Entries provided
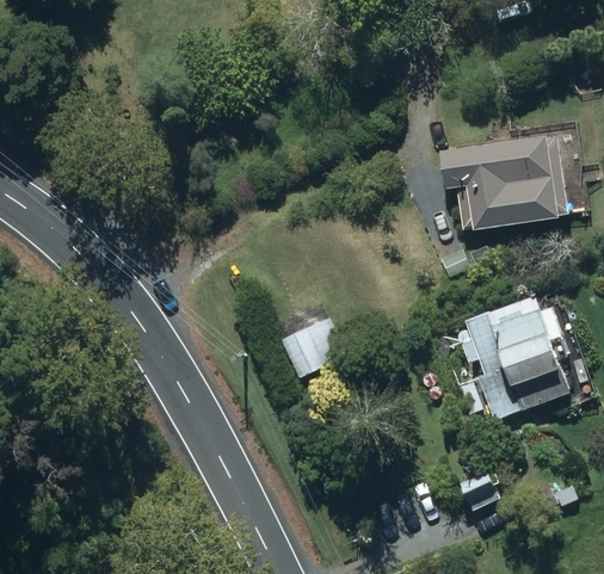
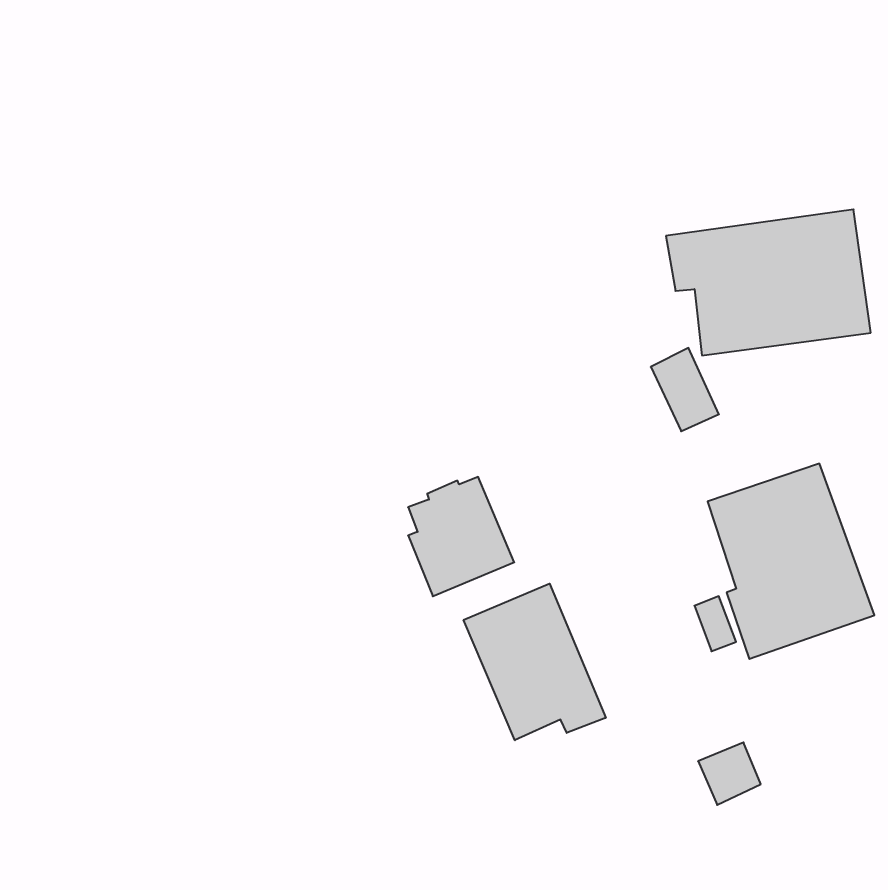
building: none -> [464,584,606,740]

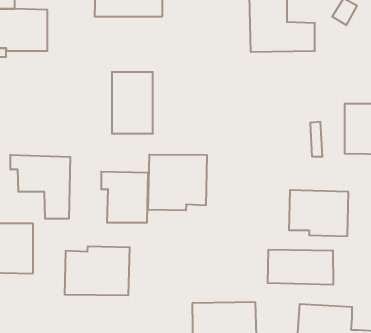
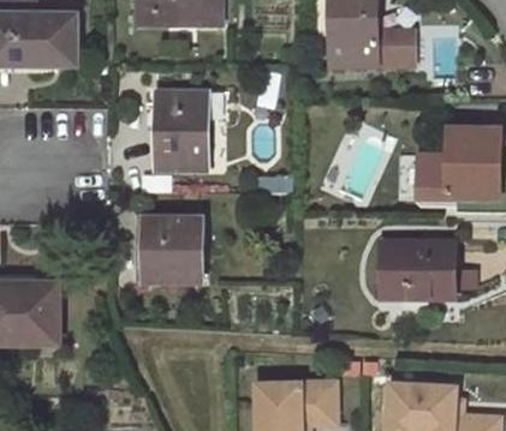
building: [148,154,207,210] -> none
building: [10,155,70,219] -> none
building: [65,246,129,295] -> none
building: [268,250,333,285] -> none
---
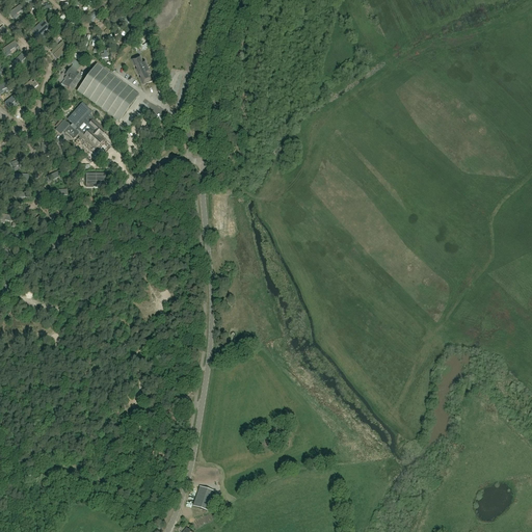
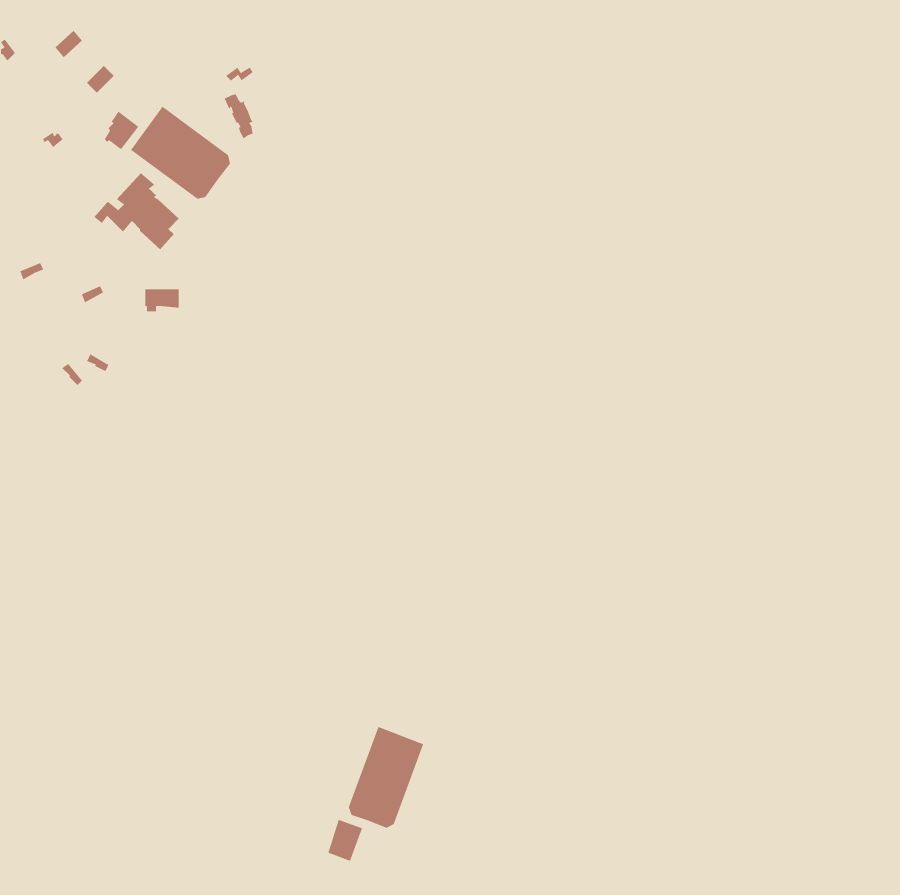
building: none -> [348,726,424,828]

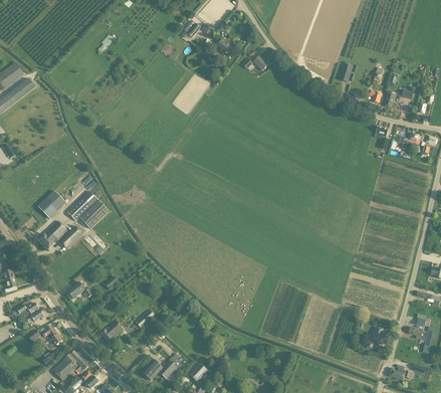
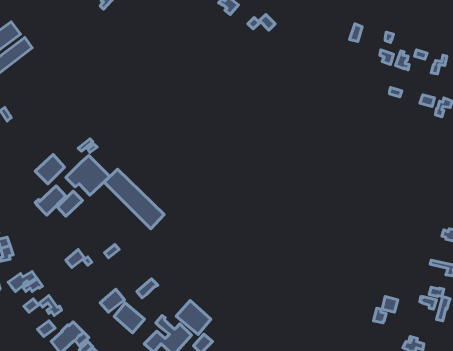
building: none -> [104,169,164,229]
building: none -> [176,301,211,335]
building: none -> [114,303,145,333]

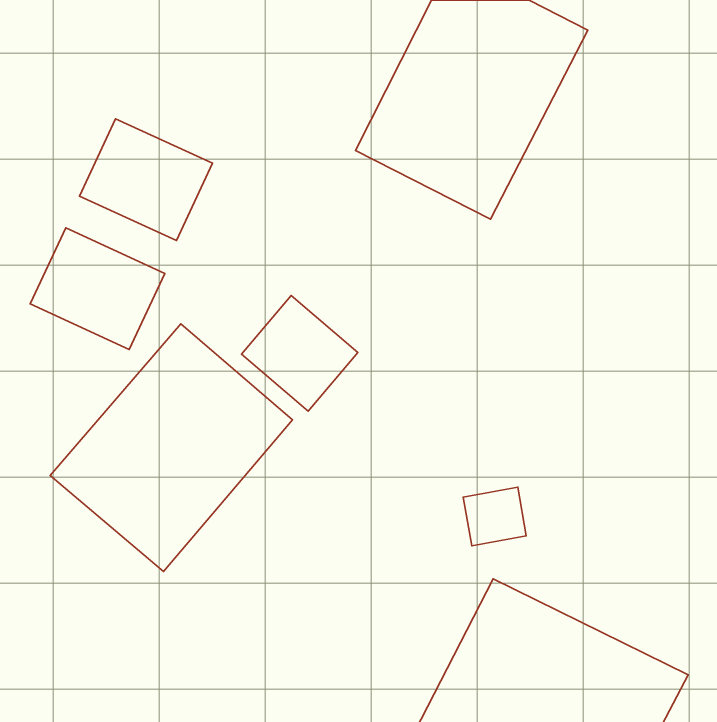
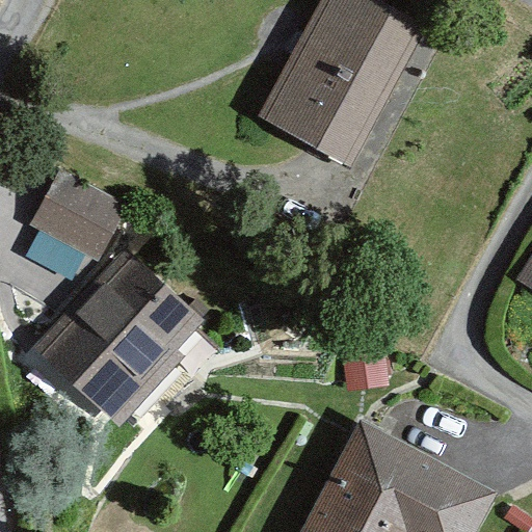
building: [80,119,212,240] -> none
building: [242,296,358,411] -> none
---
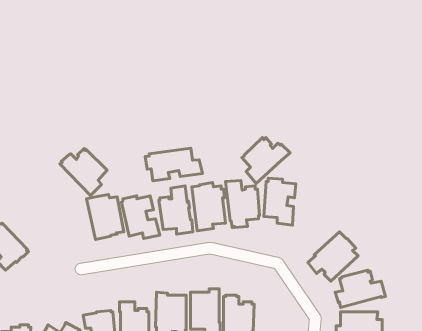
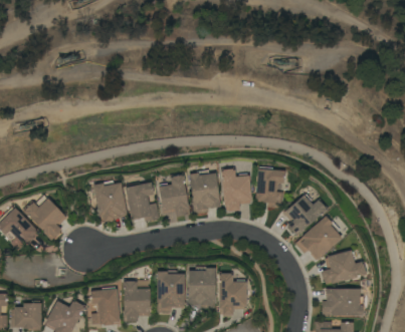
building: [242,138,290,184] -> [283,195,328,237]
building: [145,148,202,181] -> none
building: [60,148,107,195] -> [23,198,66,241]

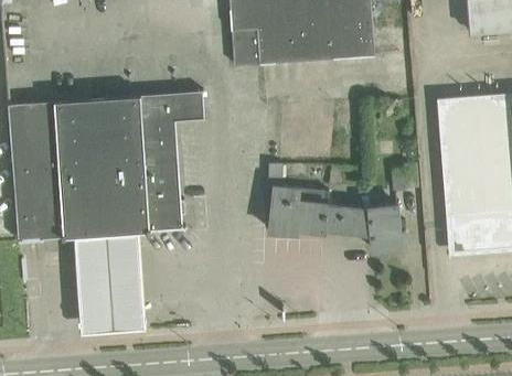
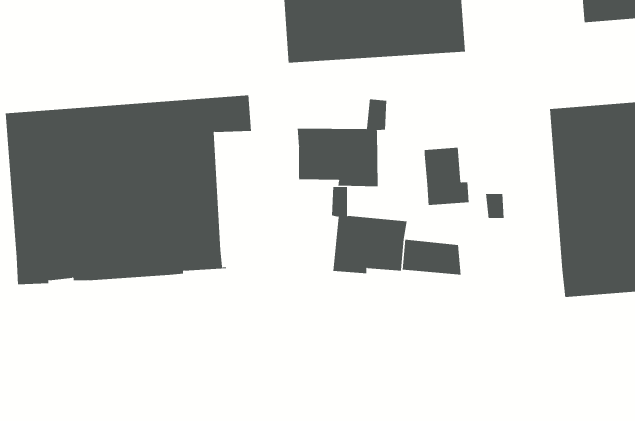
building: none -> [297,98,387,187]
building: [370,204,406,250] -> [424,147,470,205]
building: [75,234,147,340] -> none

Task brief
Using the entries above, transcribe exactly from the line that has "building: none -> [104,169,164,229]" through the line that has "building: [242,296,358,411] -> none". Pictures are dropped.

Completed exercise
building: none -> [104,169,164,229]
building: none -> [176,301,211,335]
building: none -> [114,303,145,333]

building: [80,119,212,240] -> none
building: [242,296,358,411] -> none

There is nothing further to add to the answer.